**MATERIALS PROVIDED:**

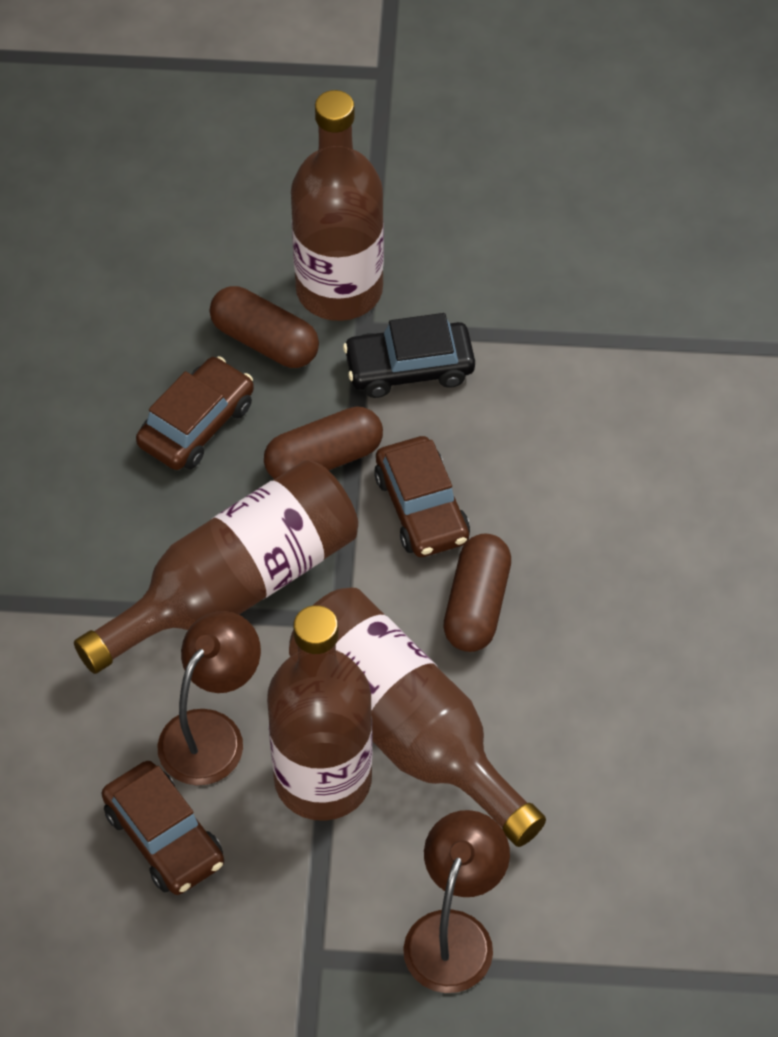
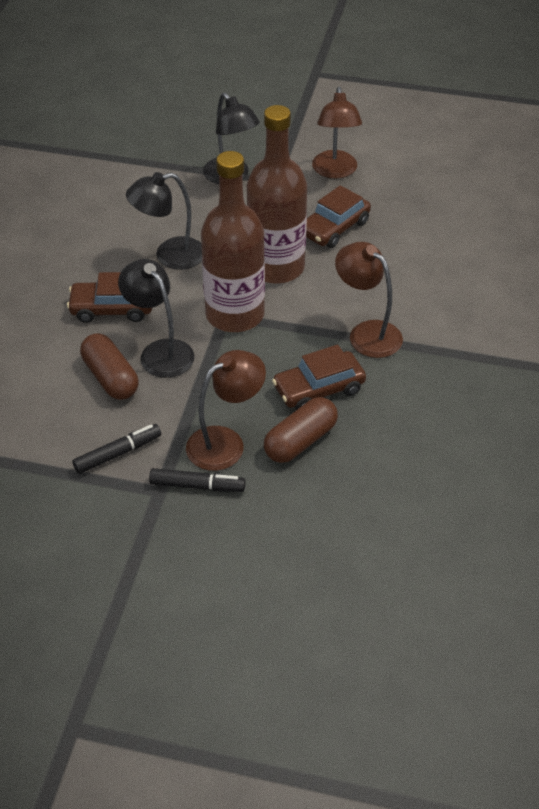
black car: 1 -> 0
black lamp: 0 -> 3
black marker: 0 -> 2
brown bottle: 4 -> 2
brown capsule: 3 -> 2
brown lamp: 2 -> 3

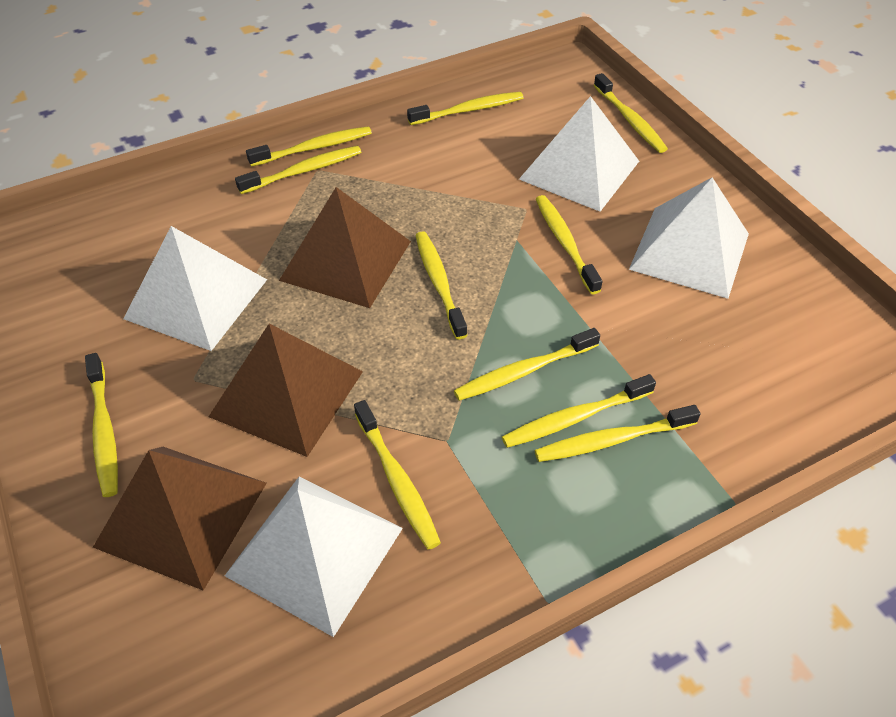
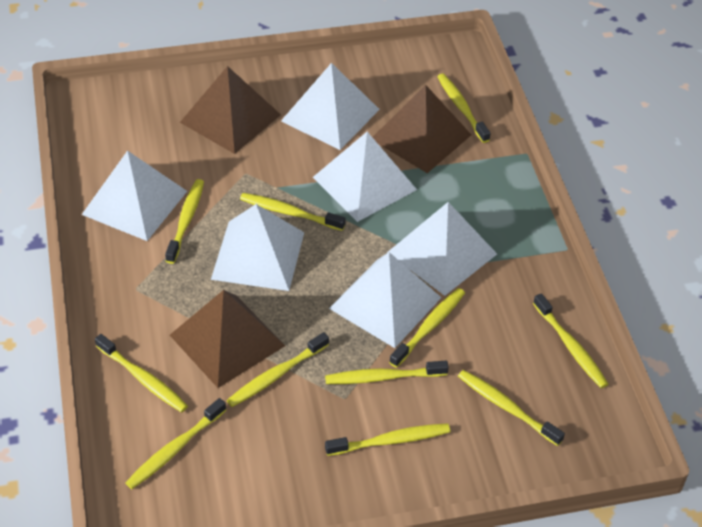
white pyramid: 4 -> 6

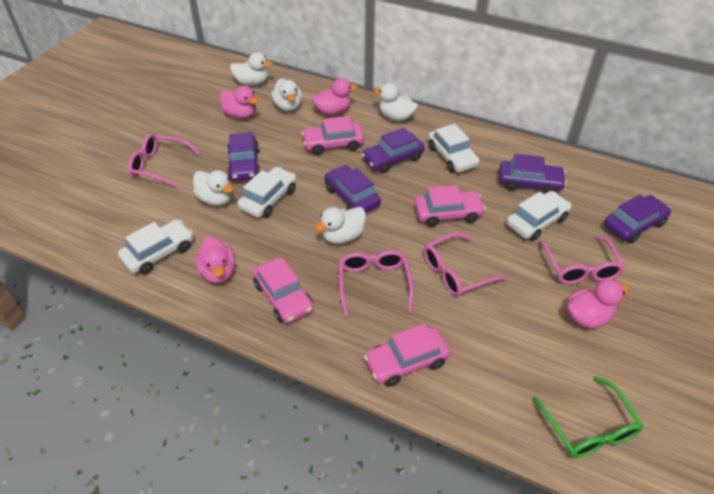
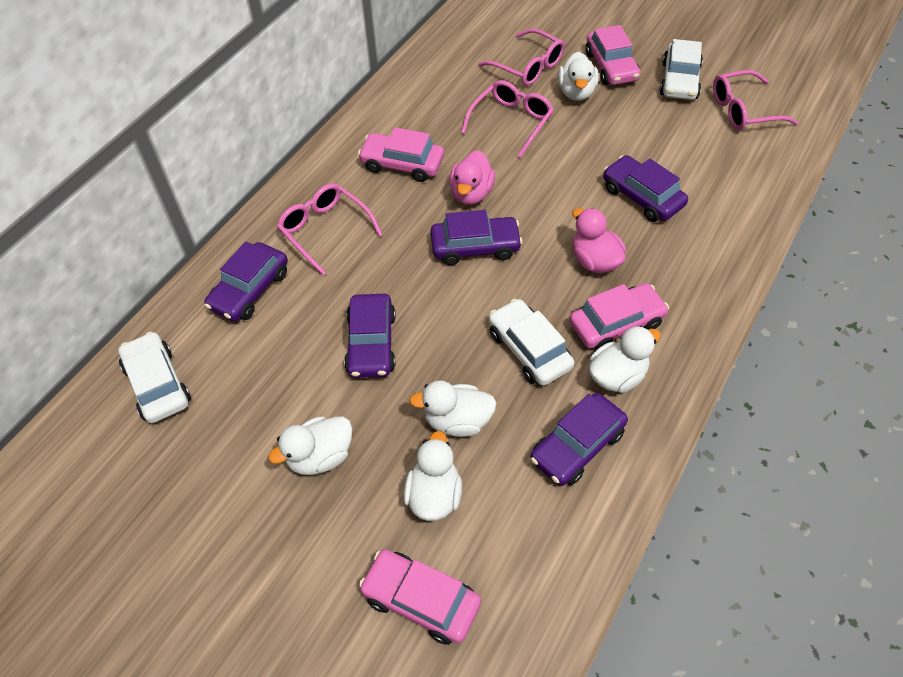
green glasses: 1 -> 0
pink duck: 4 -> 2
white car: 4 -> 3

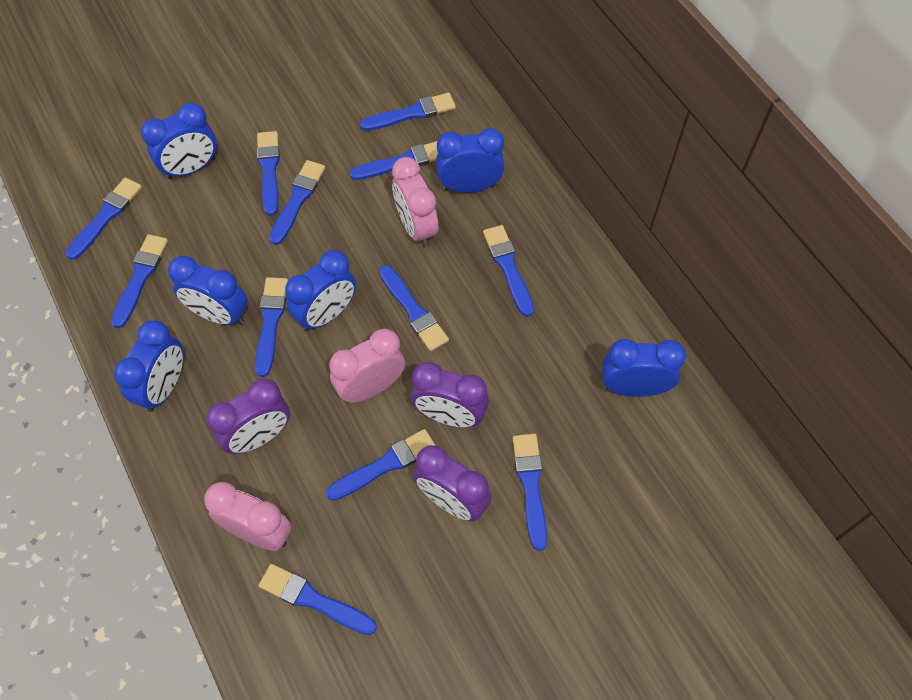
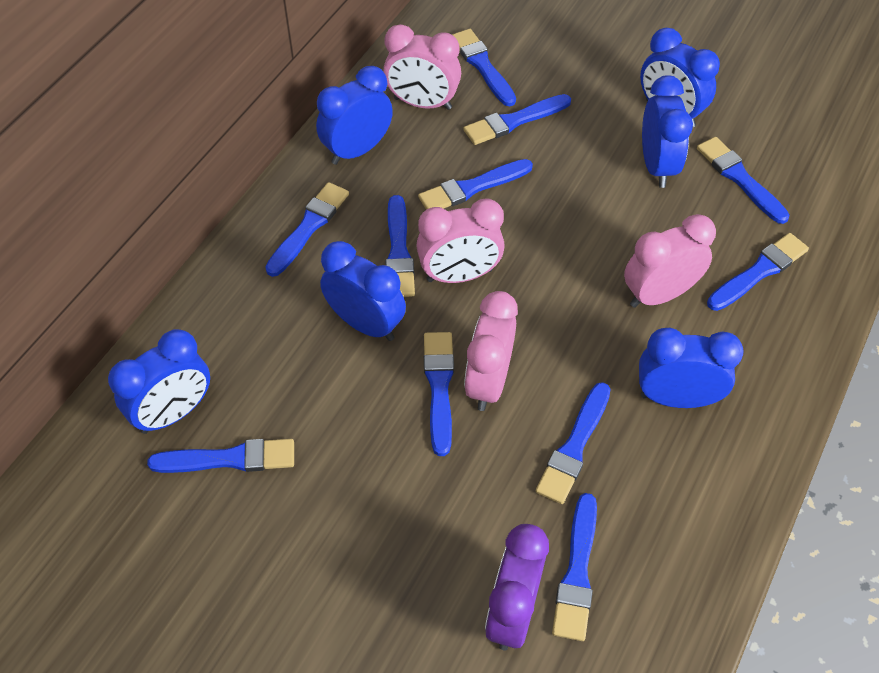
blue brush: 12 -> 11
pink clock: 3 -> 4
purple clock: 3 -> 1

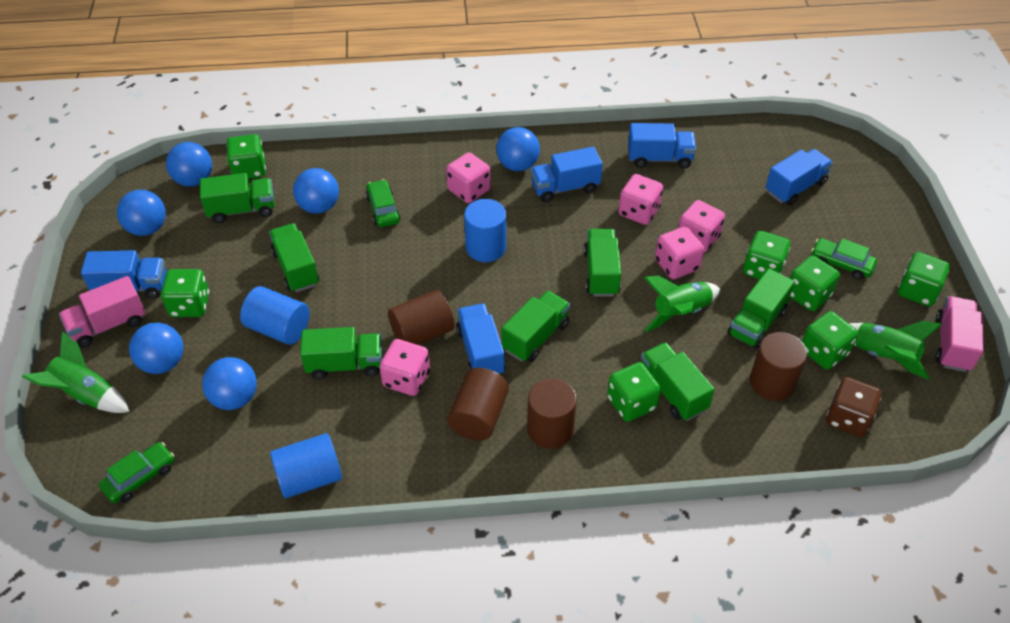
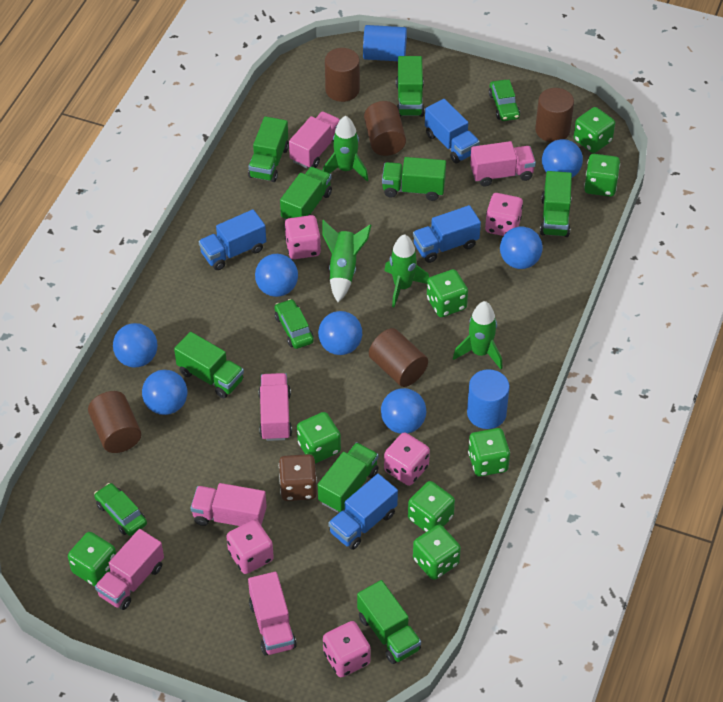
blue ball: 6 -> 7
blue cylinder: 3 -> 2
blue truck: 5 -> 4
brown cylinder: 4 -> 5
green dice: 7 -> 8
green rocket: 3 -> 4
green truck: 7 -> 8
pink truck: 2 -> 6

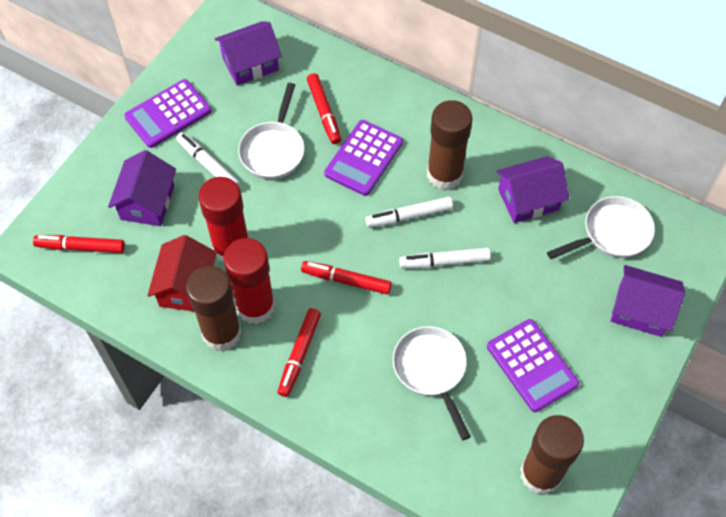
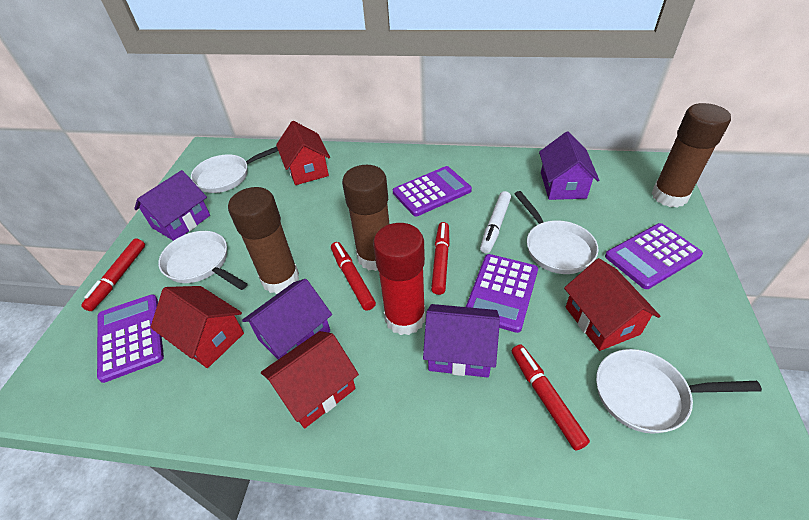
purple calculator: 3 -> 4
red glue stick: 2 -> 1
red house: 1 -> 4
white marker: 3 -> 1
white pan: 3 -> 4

**DESCRIPTION OF THE TASK:** Setting the pictures aside, return exactly the lines from the line with "green dice: 7 -> 8" through the last line of the listing above.

**RESULT OF THIS EXERCISE:**
green dice: 7 -> 8
green rocket: 3 -> 4
green truck: 7 -> 8
pink truck: 2 -> 6

purple calculator: 3 -> 4
red glue stick: 2 -> 1
red house: 1 -> 4
white marker: 3 -> 1
white pan: 3 -> 4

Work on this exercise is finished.